Information shown:
__________________________________________________

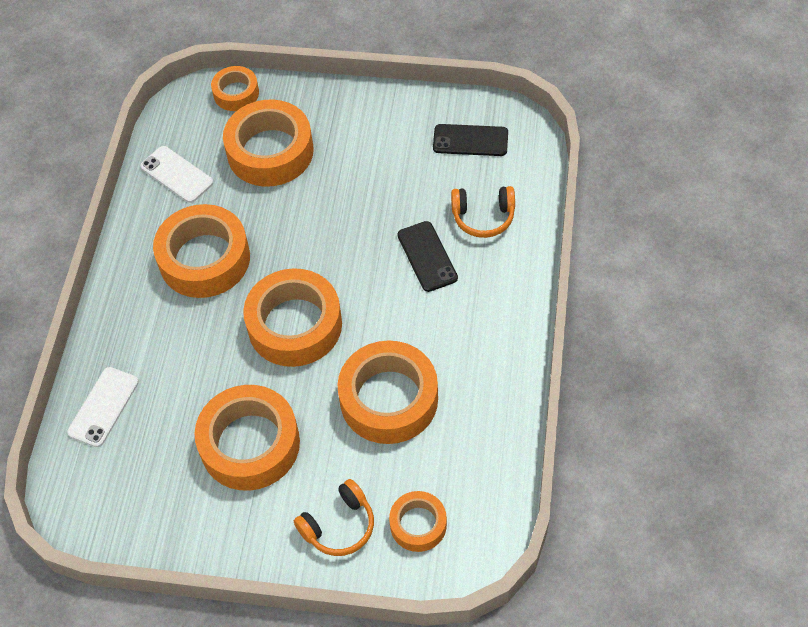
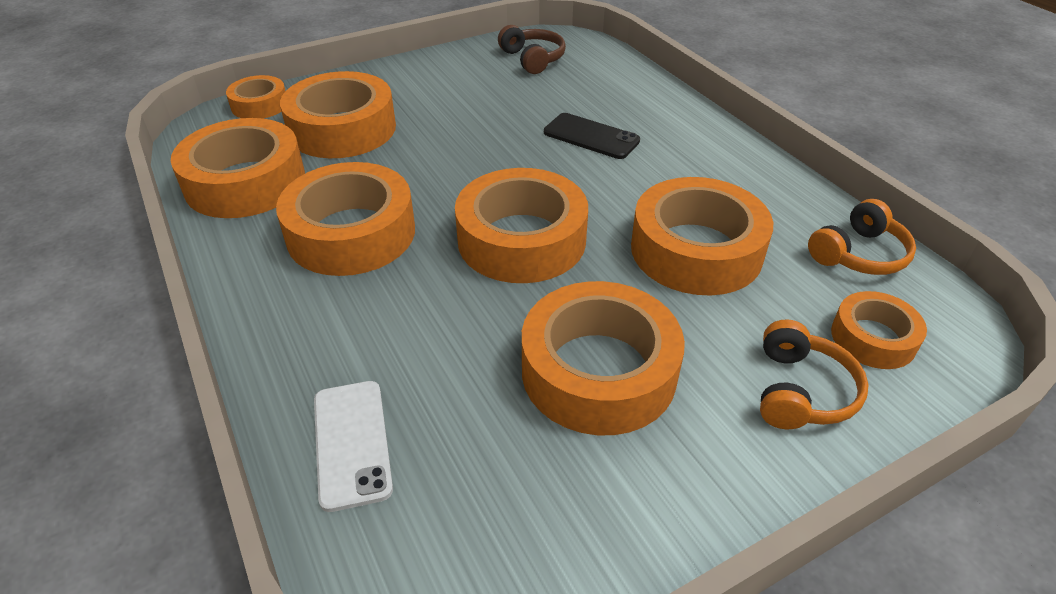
camera: 40 degrees left, 15 degrees down
(177, 174) = (245, 182): white phone -> orange tape
(470, 140) = (533, 59): black phone -> brown headphones
(483, 217) = (606, 95): orange headphones -> orange headphones (859, 254)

__________________________________________________

Directions: Starting at the line with "(177, 174) = (245, 182): white", copy every line down to the last one above, exactly as written and with nothing else.

Answer for this exercise:
(177, 174) = (245, 182): white phone -> orange tape
(470, 140) = (533, 59): black phone -> brown headphones
(483, 217) = (606, 95): orange headphones -> orange headphones (859, 254)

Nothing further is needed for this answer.